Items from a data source
# # # # # # #

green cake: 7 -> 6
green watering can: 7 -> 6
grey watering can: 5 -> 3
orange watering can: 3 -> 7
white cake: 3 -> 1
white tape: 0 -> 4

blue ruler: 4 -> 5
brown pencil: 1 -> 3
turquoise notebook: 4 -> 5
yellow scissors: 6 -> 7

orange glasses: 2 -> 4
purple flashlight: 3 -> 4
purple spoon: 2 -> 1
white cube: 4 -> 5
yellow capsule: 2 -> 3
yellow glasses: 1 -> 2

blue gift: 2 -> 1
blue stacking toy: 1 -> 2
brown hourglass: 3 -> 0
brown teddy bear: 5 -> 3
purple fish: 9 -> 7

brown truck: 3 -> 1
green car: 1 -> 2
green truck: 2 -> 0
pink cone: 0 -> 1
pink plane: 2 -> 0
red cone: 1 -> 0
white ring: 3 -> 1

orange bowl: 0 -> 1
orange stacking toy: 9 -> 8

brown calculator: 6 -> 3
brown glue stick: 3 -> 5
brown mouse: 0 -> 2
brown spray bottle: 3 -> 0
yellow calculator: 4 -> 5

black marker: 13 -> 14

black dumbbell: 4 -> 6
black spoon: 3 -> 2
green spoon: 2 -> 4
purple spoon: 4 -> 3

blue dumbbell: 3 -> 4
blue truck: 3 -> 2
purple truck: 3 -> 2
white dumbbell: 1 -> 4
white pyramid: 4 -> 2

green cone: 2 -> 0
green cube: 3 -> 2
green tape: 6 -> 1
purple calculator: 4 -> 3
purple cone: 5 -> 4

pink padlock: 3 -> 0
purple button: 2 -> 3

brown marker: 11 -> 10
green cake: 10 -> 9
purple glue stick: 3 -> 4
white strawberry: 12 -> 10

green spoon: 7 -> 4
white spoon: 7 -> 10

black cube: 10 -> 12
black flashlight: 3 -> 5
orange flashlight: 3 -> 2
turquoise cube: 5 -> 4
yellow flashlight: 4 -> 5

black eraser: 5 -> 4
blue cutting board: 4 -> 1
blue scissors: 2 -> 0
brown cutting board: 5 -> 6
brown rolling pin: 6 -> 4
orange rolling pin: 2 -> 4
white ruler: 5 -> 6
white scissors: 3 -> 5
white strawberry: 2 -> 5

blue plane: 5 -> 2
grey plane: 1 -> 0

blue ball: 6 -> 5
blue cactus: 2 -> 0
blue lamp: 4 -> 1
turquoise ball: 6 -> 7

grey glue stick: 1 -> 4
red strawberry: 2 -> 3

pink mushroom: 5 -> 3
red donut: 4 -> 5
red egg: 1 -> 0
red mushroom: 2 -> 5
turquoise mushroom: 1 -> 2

# # # # # # #

Could you set down, word for word, only the lines above from the line with "brown spray bottle: 3 -> 0" to the line with "black eraser: 5 -> 4", including both?

brown spray bottle: 3 -> 0
yellow calculator: 4 -> 5

black marker: 13 -> 14

black dumbbell: 4 -> 6
black spoon: 3 -> 2
green spoon: 2 -> 4
purple spoon: 4 -> 3

blue dumbbell: 3 -> 4
blue truck: 3 -> 2
purple truck: 3 -> 2
white dumbbell: 1 -> 4
white pyramid: 4 -> 2

green cone: 2 -> 0
green cube: 3 -> 2
green tape: 6 -> 1
purple calculator: 4 -> 3
purple cone: 5 -> 4

pink padlock: 3 -> 0
purple button: 2 -> 3

brown marker: 11 -> 10
green cake: 10 -> 9
purple glue stick: 3 -> 4
white strawberry: 12 -> 10

green spoon: 7 -> 4
white spoon: 7 -> 10

black cube: 10 -> 12
black flashlight: 3 -> 5
orange flashlight: 3 -> 2
turquoise cube: 5 -> 4
yellow flashlight: 4 -> 5

black eraser: 5 -> 4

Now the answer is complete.